> **ACTION ITEM**
Set down the data again exactly. Pictures are not part of the copy.

> **Scene edit records**
▬▬▬▬▬▬▬▬▬▬

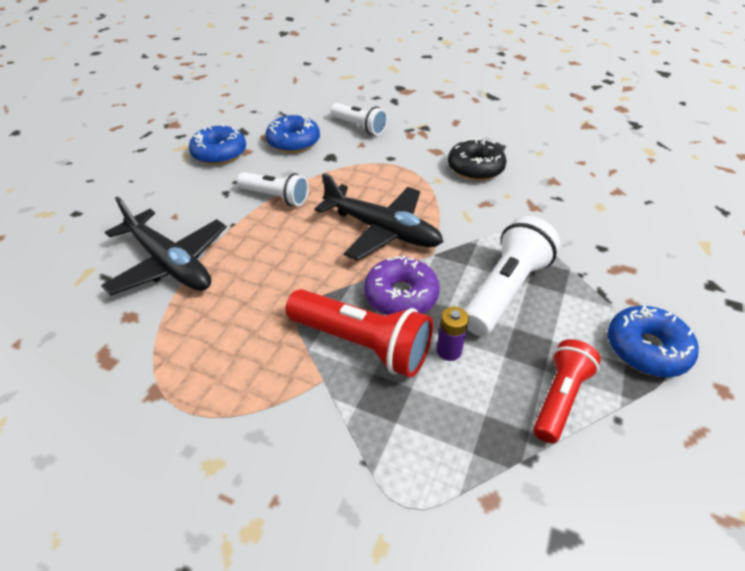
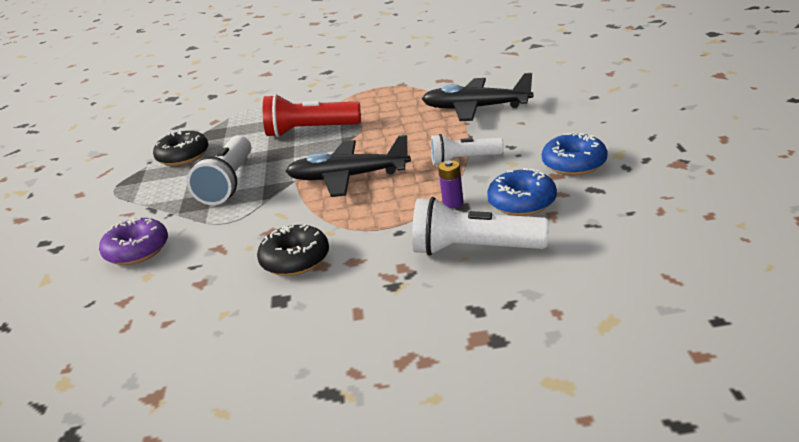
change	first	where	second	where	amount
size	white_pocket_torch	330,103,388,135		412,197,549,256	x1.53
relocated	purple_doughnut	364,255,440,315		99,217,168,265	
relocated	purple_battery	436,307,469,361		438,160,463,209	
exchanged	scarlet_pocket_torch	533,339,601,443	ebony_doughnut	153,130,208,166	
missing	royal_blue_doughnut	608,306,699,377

▬▬▬▬▬▬▬▬▬▬

> **RESULT OF THE EXERCISE**
change	first	where	second	where	amount
size	white_pocket_torch	330,103,388,135		412,197,549,256	x1.53
relocated	purple_doughnut	364,255,440,315		99,217,168,265	
relocated	purple_battery	436,307,469,361		438,160,463,209	
exchanged	scarlet_pocket_torch	533,339,601,443	ebony_doughnut	153,130,208,166	
missing	royal_blue_doughnut	608,306,699,377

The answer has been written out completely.